RECORDS PROVIDED Block Start

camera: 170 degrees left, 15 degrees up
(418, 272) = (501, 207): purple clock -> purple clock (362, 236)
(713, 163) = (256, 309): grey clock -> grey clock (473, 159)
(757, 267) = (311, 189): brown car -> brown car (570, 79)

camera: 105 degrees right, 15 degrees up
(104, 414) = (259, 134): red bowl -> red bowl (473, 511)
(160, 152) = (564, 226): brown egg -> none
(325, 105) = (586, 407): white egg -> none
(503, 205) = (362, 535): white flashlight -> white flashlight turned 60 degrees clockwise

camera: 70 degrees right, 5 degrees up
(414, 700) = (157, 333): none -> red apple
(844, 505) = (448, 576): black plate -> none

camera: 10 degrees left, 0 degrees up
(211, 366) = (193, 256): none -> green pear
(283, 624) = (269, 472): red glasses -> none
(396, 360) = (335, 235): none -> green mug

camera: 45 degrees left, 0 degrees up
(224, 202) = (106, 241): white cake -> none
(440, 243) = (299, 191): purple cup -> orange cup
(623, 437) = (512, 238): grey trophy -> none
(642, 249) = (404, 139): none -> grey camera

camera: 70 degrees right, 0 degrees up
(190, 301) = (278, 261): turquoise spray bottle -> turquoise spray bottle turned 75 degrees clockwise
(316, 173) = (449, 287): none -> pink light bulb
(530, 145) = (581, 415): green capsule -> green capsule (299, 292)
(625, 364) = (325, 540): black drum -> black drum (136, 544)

RECORDS PROVIDED Block End

Print the records above once again, exactly as written.

camera: 170 degrees left, 15 degrees up
(418, 272) = (501, 207): purple clock -> purple clock (362, 236)
(713, 163) = (256, 309): grey clock -> grey clock (473, 159)
(757, 267) = (311, 189): brown car -> brown car (570, 79)

camera: 105 degrees right, 15 degrees up
(104, 414) = (259, 134): red bowl -> red bowl (473, 511)
(160, 152) = (564, 226): brown egg -> none
(325, 105) = (586, 407): white egg -> none
(503, 205) = (362, 535): white flashlight -> white flashlight turned 60 degrees clockwise

camera: 70 degrees right, 5 degrees up
(414, 700) = (157, 333): none -> red apple
(844, 505) = (448, 576): black plate -> none

camera: 10 degrees left, 0 degrees up
(211, 366) = (193, 256): none -> green pear
(283, 624) = (269, 472): red glasses -> none
(396, 360) = (335, 235): none -> green mug

camera: 45 degrees left, 0 degrees up
(224, 202) = (106, 241): white cake -> none
(440, 243) = (299, 191): purple cup -> orange cup
(623, 437) = (512, 238): grey trophy -> none
(642, 249) = (404, 139): none -> grey camera

camera: 70 degrees right, 0 degrees up
(190, 301) = (278, 261): turquoise spray bottle -> turquoise spray bottle turned 75 degrees clockwise
(316, 173) = (449, 287): none -> pink light bulb
(530, 145) = (581, 415): green capsule -> green capsule (299, 292)
(625, 364) = (325, 540): black drum -> black drum (136, 544)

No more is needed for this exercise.